| Instructions to follow |
Please copy each line below that contains the word "cone".

Object state comparisons:
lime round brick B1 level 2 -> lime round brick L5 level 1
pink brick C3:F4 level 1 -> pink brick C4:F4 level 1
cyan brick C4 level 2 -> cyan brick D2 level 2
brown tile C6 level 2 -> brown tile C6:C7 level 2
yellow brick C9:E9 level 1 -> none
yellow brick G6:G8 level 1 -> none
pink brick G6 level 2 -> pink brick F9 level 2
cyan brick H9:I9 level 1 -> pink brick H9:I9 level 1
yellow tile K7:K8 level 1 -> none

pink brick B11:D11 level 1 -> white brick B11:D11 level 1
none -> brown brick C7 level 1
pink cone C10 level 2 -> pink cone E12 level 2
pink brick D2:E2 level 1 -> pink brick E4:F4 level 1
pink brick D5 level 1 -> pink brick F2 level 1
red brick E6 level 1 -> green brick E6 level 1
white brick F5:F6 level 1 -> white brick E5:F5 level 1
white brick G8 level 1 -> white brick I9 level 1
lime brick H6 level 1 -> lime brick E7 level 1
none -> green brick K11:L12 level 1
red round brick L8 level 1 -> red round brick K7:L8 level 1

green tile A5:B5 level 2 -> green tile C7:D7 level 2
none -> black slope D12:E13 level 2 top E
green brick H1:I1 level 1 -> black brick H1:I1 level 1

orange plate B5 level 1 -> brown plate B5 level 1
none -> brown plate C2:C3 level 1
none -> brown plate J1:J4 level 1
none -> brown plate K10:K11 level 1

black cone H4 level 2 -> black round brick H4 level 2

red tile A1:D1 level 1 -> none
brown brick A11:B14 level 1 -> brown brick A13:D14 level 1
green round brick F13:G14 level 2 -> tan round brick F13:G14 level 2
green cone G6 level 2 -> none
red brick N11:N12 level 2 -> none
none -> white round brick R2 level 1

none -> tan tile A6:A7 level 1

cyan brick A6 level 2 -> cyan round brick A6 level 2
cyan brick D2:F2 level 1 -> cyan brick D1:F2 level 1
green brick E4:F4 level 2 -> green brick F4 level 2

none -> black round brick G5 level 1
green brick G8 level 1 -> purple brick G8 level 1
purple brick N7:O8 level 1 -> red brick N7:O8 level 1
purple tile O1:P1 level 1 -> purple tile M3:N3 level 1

| Answer space |
pink cone C10 level 2 -> pink cone E12 level 2
black cone H4 level 2 -> black round brick H4 level 2
green cone G6 level 2 -> none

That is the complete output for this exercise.